--- Excerpted data ---

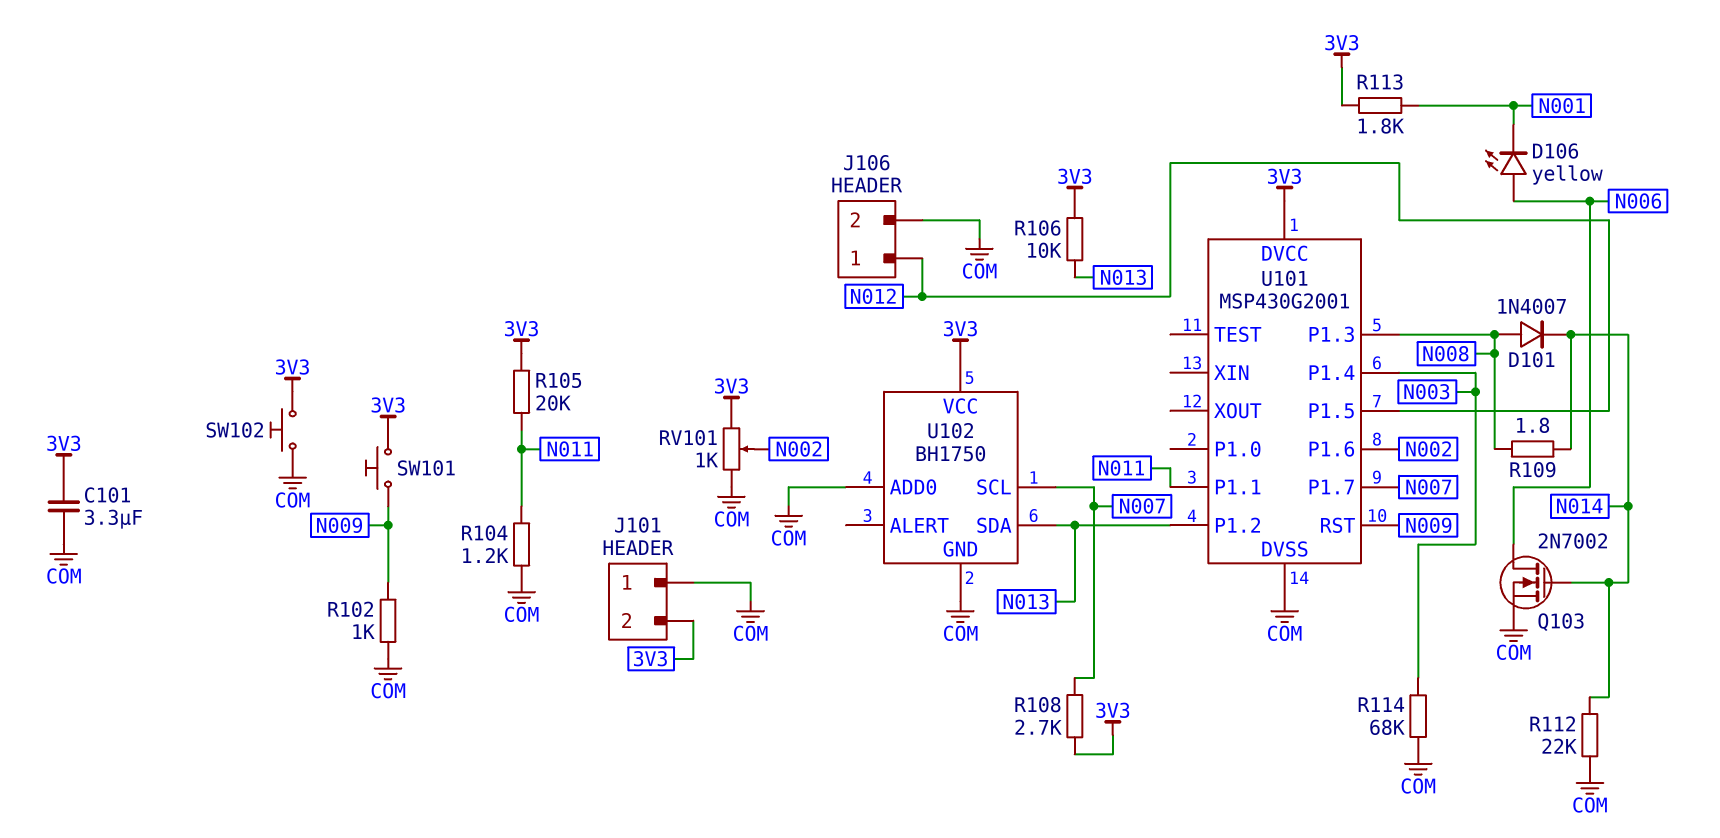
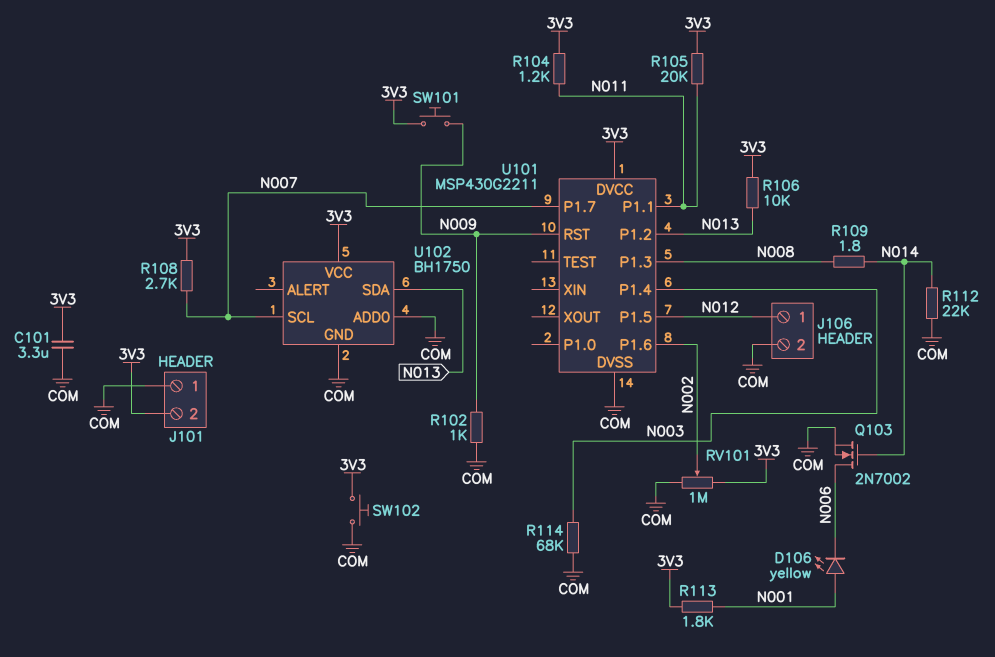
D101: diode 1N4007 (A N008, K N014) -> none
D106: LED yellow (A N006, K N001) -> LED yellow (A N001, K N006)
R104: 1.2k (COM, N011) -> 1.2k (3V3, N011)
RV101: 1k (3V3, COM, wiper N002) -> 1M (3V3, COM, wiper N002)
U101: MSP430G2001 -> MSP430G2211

---

**Exercise brief**
Set down, exactly and without anything extra, every line from the one that contains "D106: LED yellow" through the final line of the material.

**Solution for this exercise**
D106: LED yellow (A N006, K N001) -> LED yellow (A N001, K N006)
R104: 1.2k (COM, N011) -> 1.2k (3V3, N011)
RV101: 1k (3V3, COM, wiper N002) -> 1M (3V3, COM, wiper N002)
U101: MSP430G2001 -> MSP430G2211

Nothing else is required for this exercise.